**Task data**
________________________
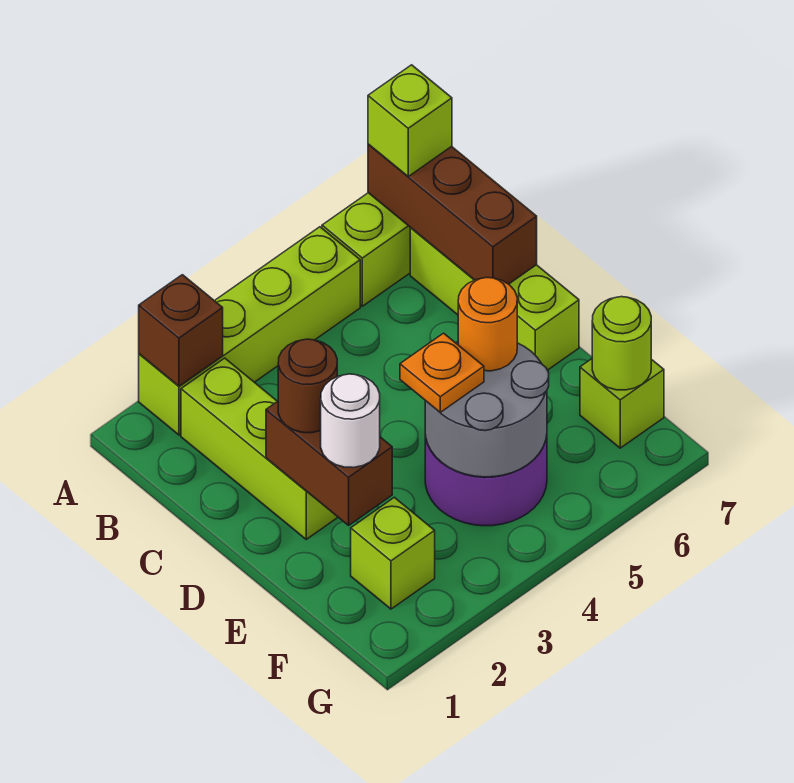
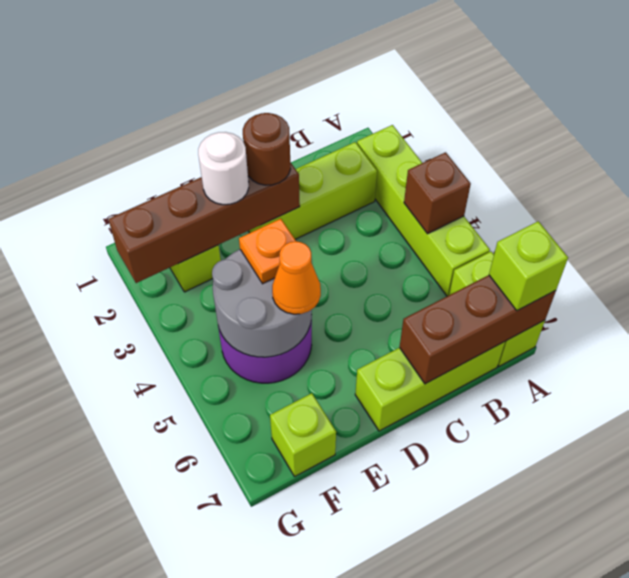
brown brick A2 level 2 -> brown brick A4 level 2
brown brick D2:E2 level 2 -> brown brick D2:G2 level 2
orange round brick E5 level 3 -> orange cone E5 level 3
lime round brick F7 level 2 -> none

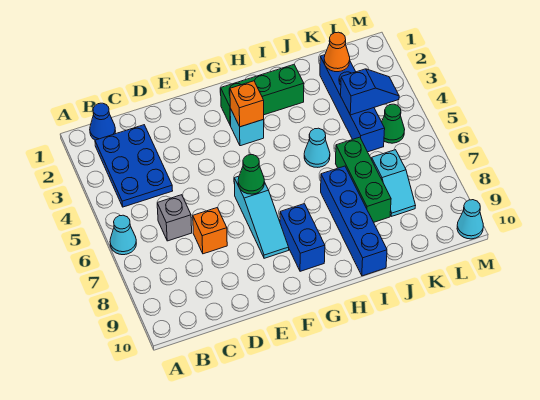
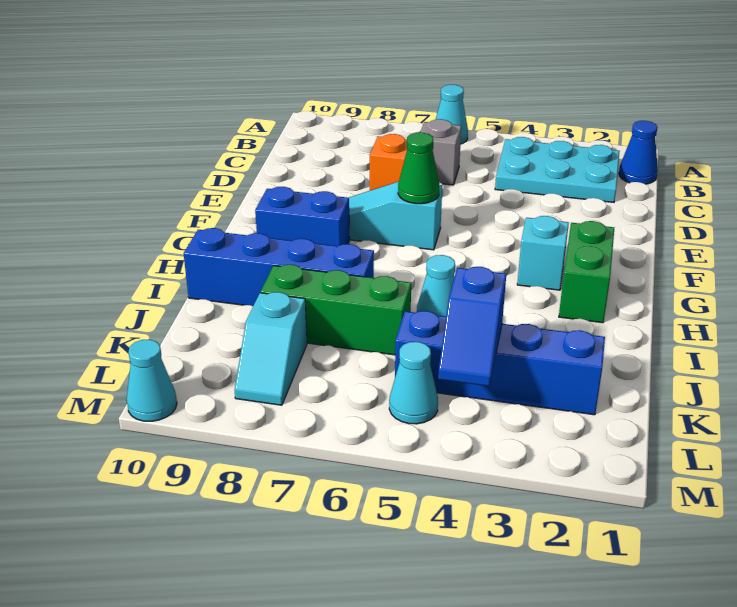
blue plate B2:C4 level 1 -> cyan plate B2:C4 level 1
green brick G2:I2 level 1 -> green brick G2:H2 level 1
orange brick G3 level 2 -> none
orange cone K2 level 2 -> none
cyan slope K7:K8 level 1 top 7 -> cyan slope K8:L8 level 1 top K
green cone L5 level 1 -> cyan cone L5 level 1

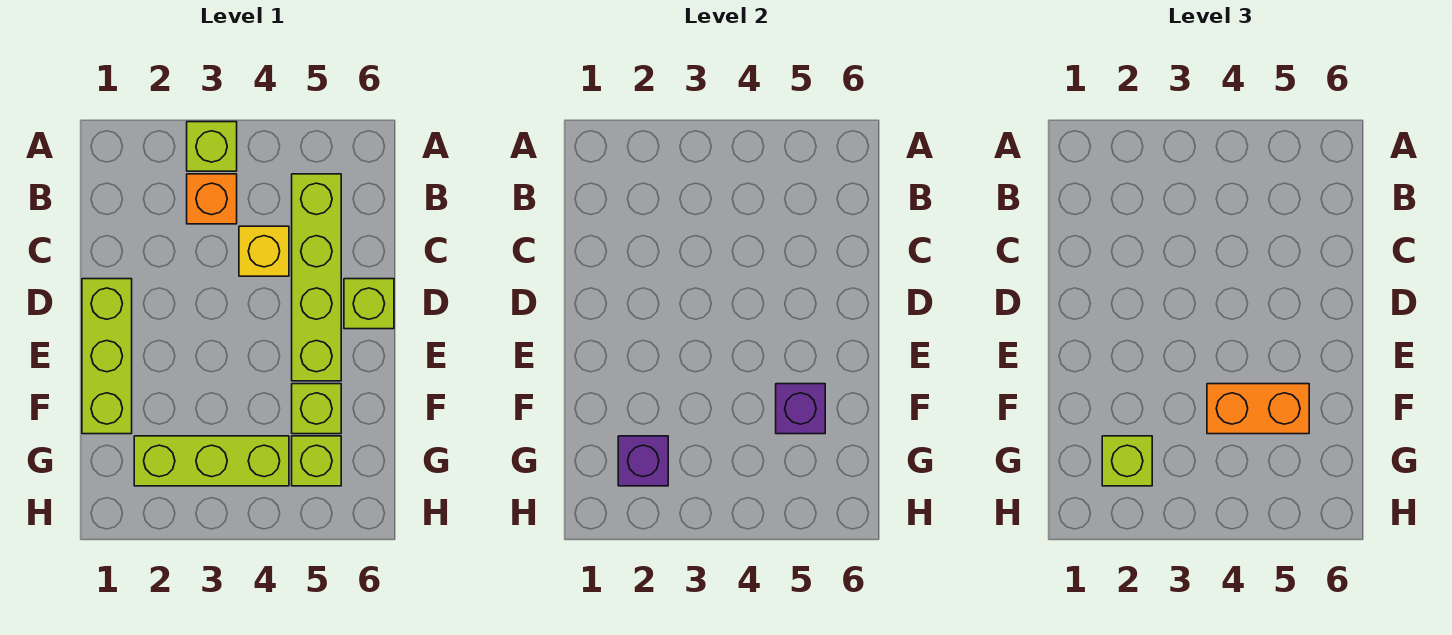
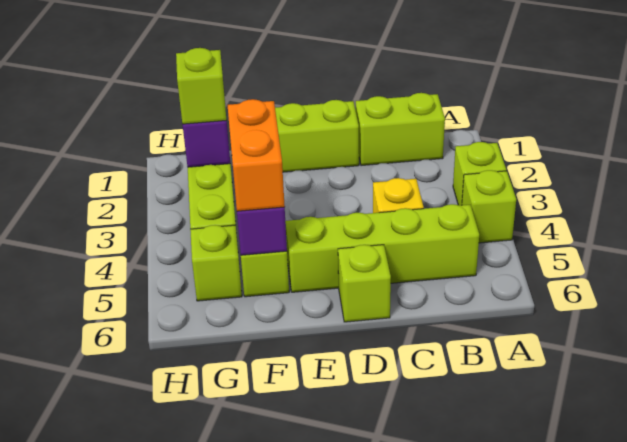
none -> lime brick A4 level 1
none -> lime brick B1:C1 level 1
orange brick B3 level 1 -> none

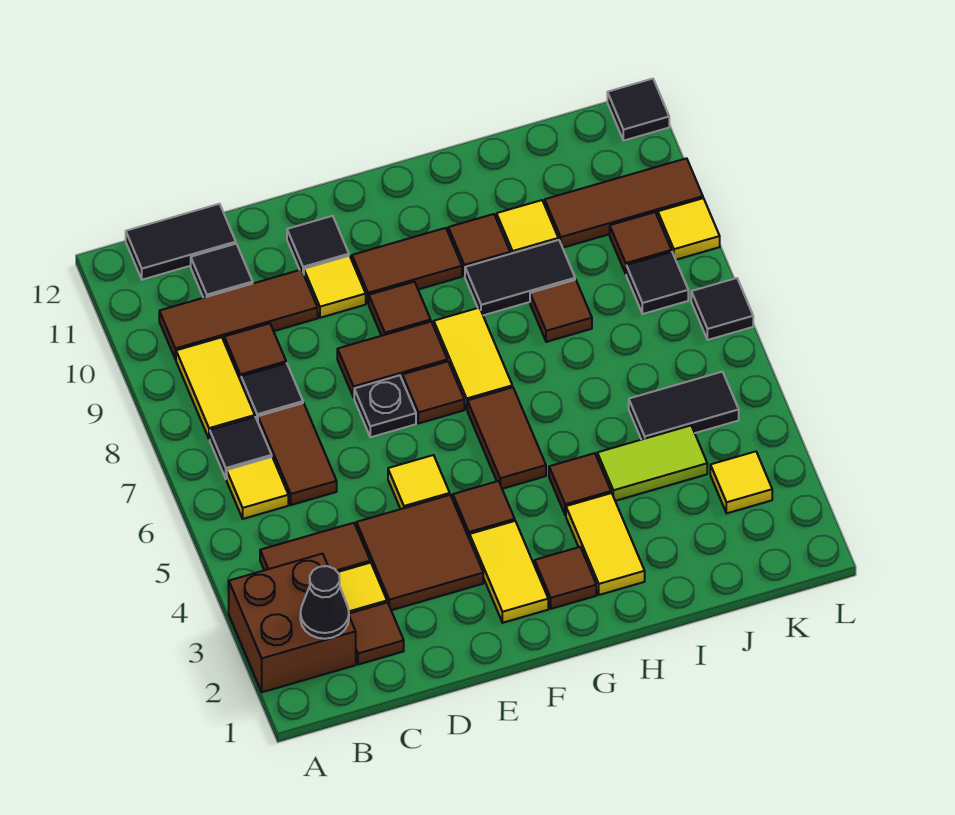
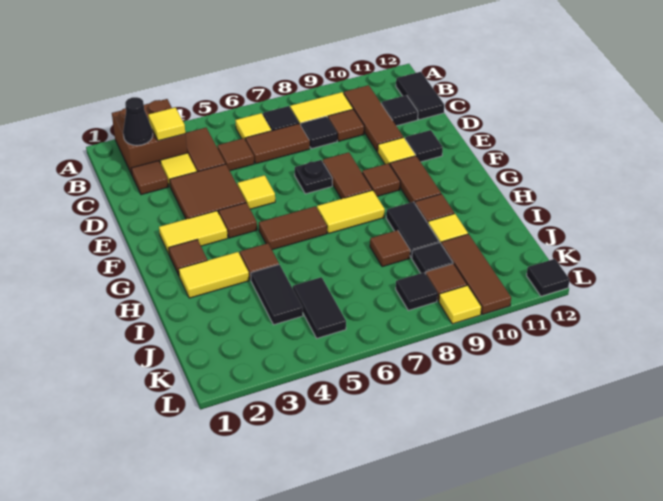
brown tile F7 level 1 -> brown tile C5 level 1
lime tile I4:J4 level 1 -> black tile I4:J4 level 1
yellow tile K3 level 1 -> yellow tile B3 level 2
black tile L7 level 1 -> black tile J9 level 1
________________________
**Prompt**
Scan the records for the word "black". Copy each line where it turns up.

**Response**
lime tile I4:J4 level 1 -> black tile I4:J4 level 1
black tile L7 level 1 -> black tile J9 level 1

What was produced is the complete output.